Each line of the records containing "orange" is to be copied out and returned.

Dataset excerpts
((
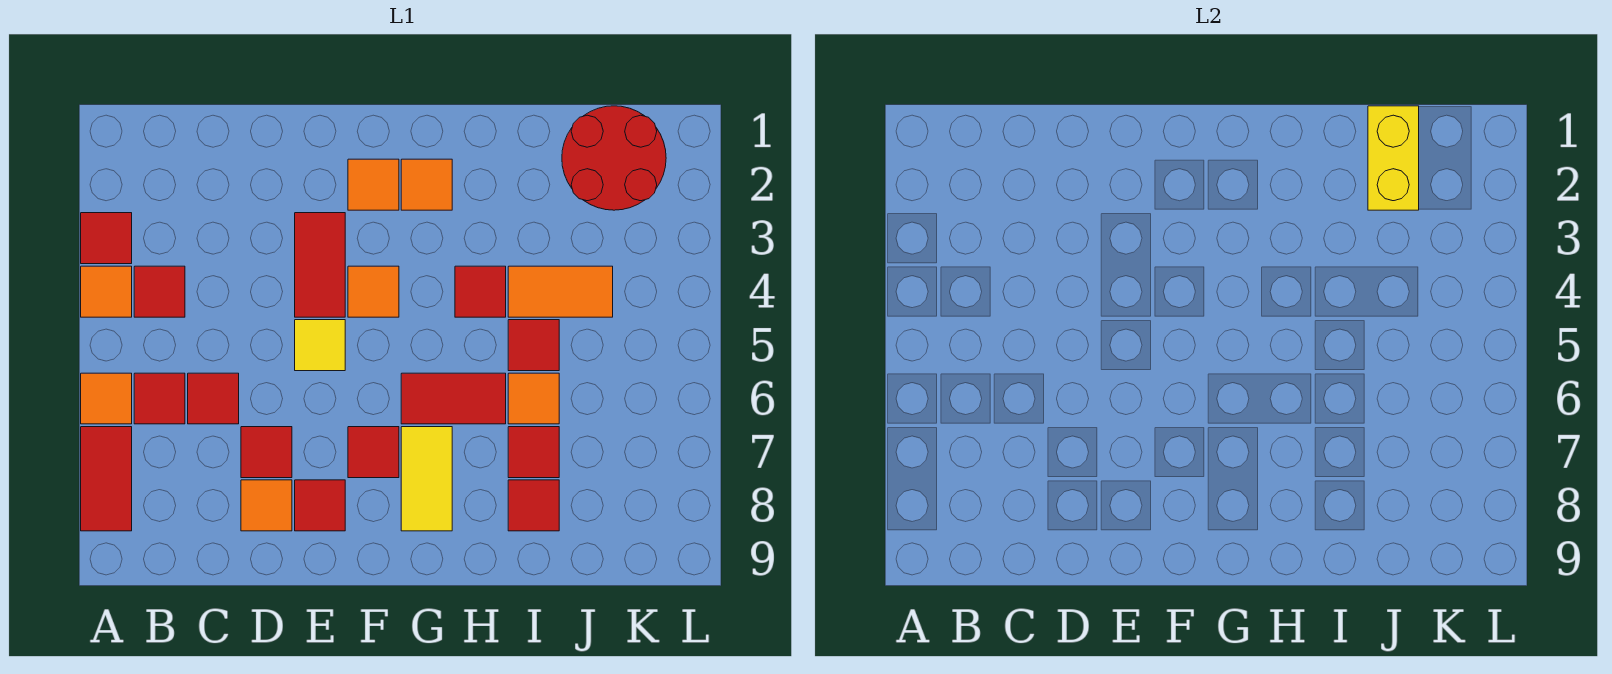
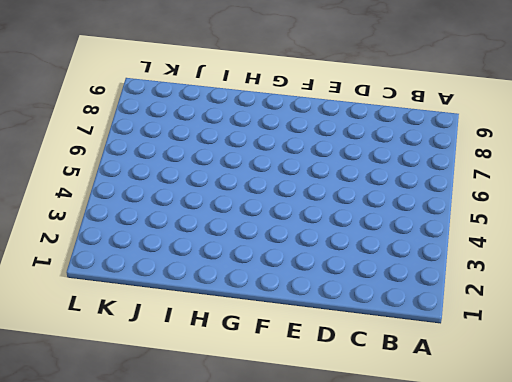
none -> red tile A3 level 1
none -> orange tile A4 level 1
none -> orange tile A6 level 1

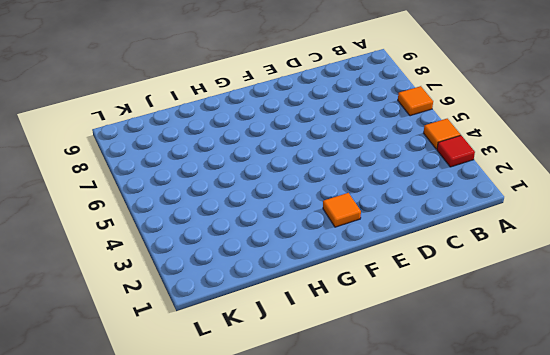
none -> red tile A7:A8 level 1
none -> red tile B4 level 1
none -> red tile B6 level 1

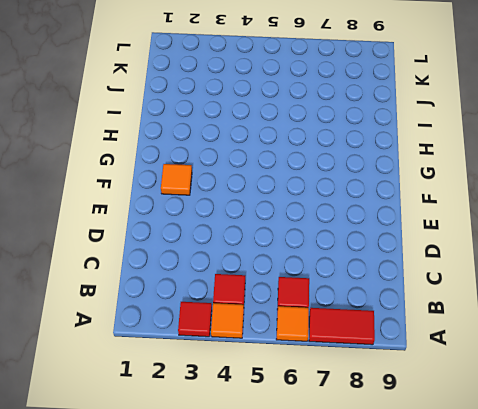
none -> red tile C6 level 1
none -> red tile D7 level 1
none -> orange tile D8 level 1

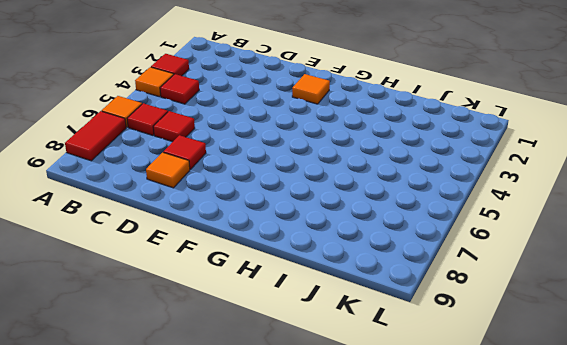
none -> red tile E3:E4 level 1
none -> yellow tile E5 level 1
none -> red tile E8 level 1

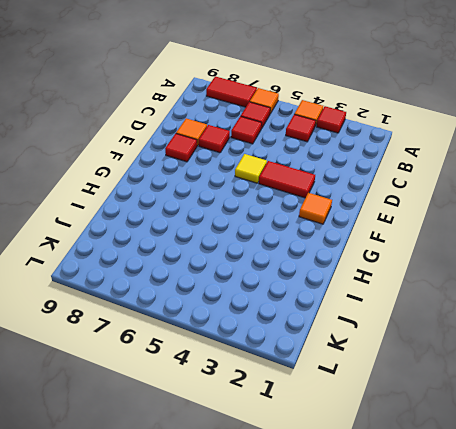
none -> orange tile F4 level 1
none -> red tile F7 level 1
none -> orange tile G2 level 1

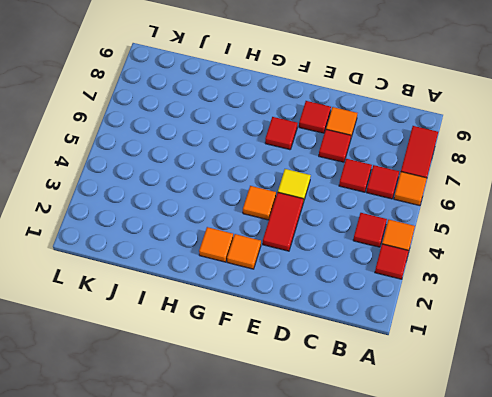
none -> red tile G6:H6 level 1
none -> yellow tile G7:G8 level 1
none -> red tile H4 level 1

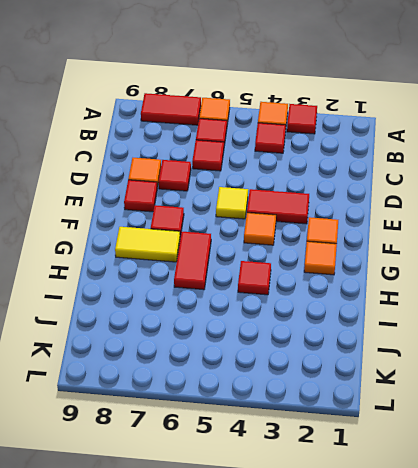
none -> orange tile I4:J4 level 1
none -> red tile I5 level 1
none -> orange tile I6 level 1

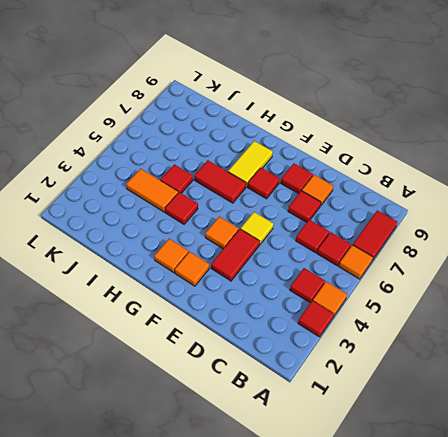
none -> orange tile I6 level 1
none -> red tile I7 level 1
none -> red tile I8 level 1

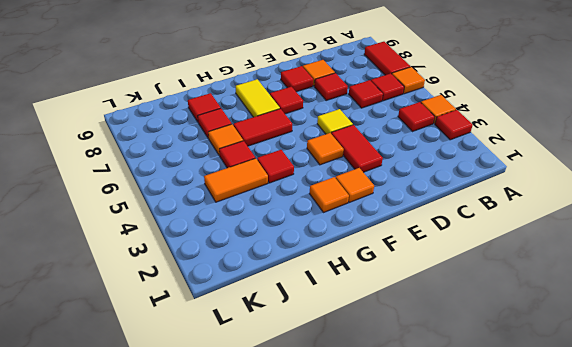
none -> red round brick J1:K2 level 1
none -> yellow brick J1:J2 level 2

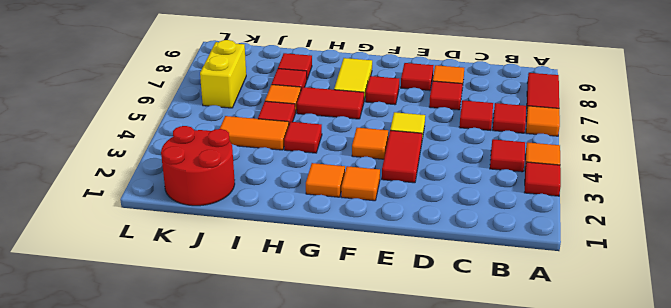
yellow brick K6:K7 level 1 -> yellow brick J1:J2 level 2

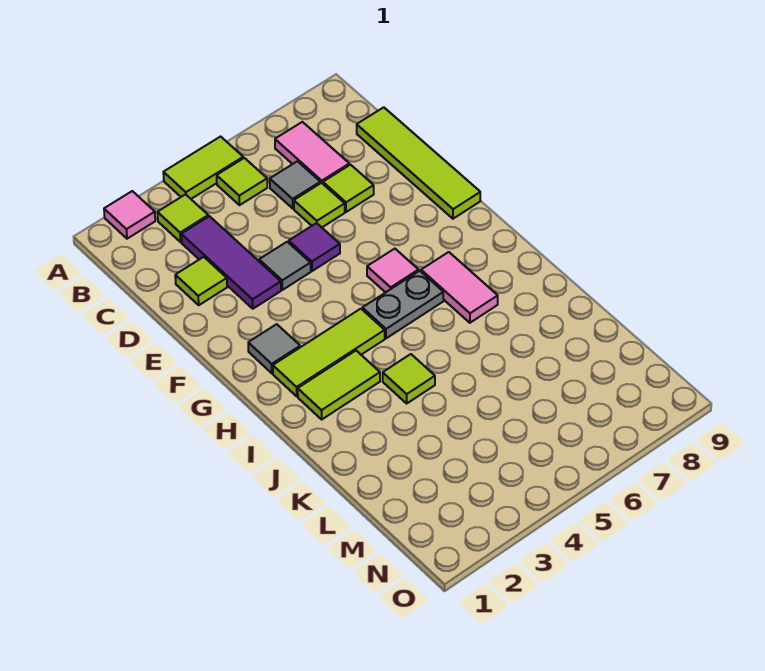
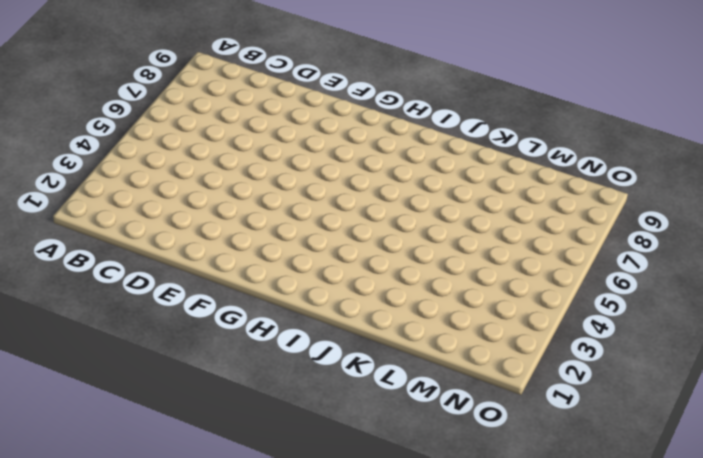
none -> pink tile A2 level 1
none -> lime tile A4:A5 level 1
none -> lime tile B3 level 1

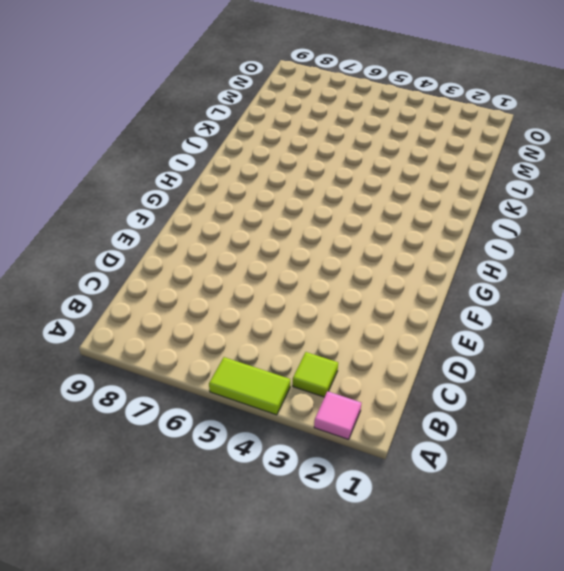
none -> lime tile B5 level 1
none -> pink tile B7:C7 level 1
none -> purple tile C3:E3 level 1

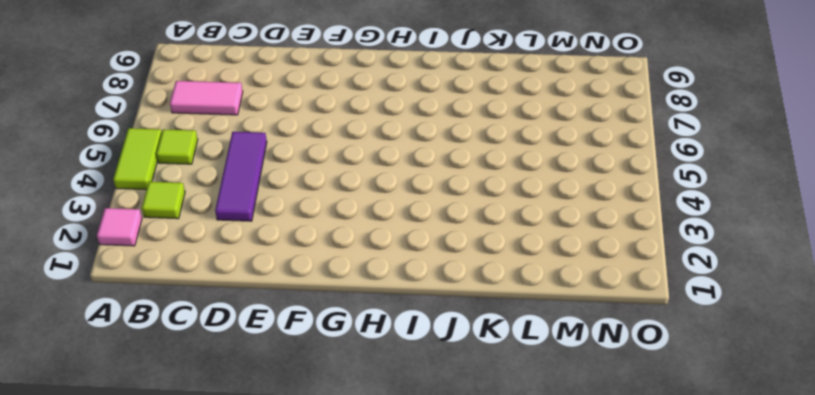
purple tile D3:D5 level 1 -> purple tile C3:E3 level 1
none -> grey tile C6 level 1
none -> lime tile C9:F9 level 1
none -> lime tile D2 level 1

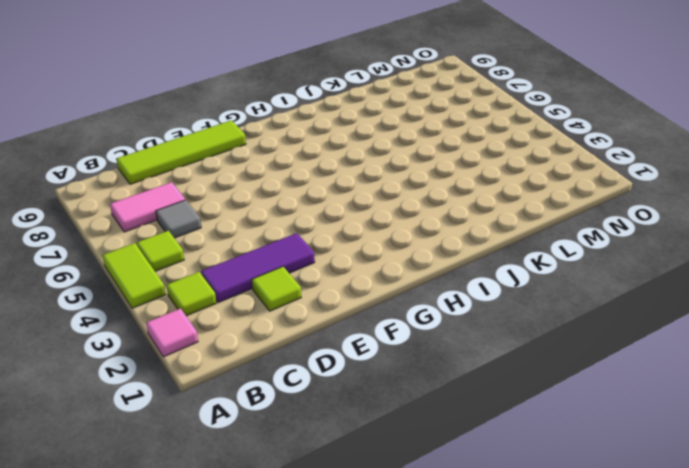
none -> lime tile D6 level 1
none -> lime tile D7 level 1
none -> grey tile E4 level 1

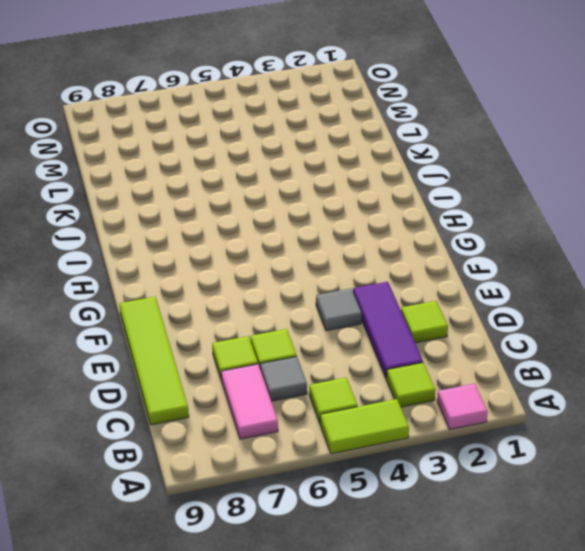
none -> purple tile E5 level 1
none -> grey tile G2 level 1
none -> pink tile G6 level 1

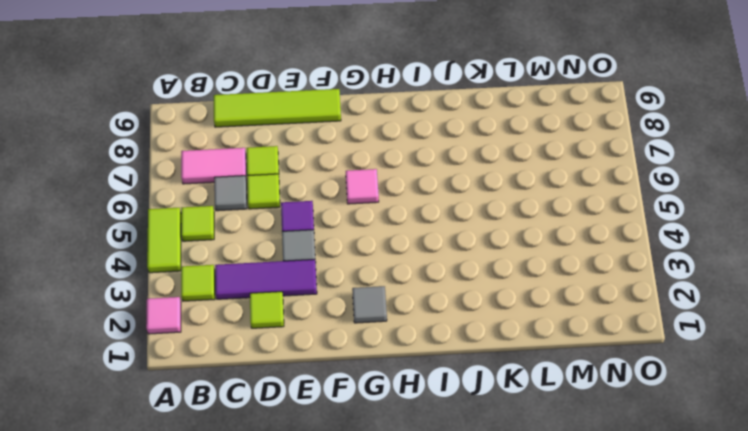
none -> lime tile H2:H4 level 1
none -> grey plate H5:H6 level 1
none -> pink tile H7:I7 level 1

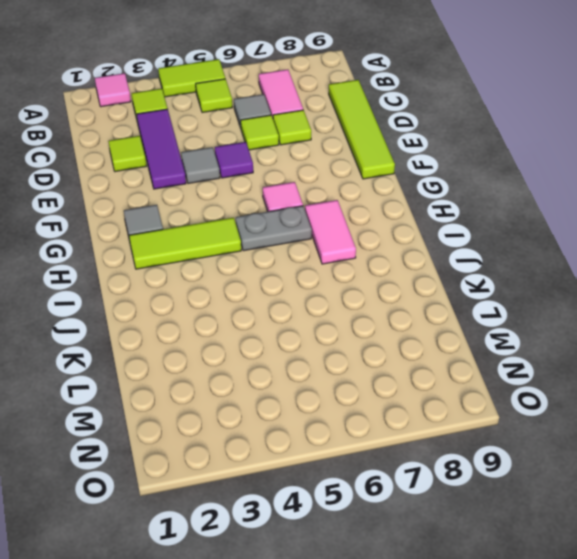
none -> lime tile I2:I3 level 1
none -> lime tile J4 level 1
))
WRITTEN SOLUTION →
none -> orange tile A4 level 1
none -> orange tile A6 level 1
none -> orange tile D8 level 1
none -> orange tile F4 level 1
none -> orange tile G2 level 1
none -> orange tile I4:J4 level 1
none -> orange tile I6 level 1
none -> orange tile I6 level 1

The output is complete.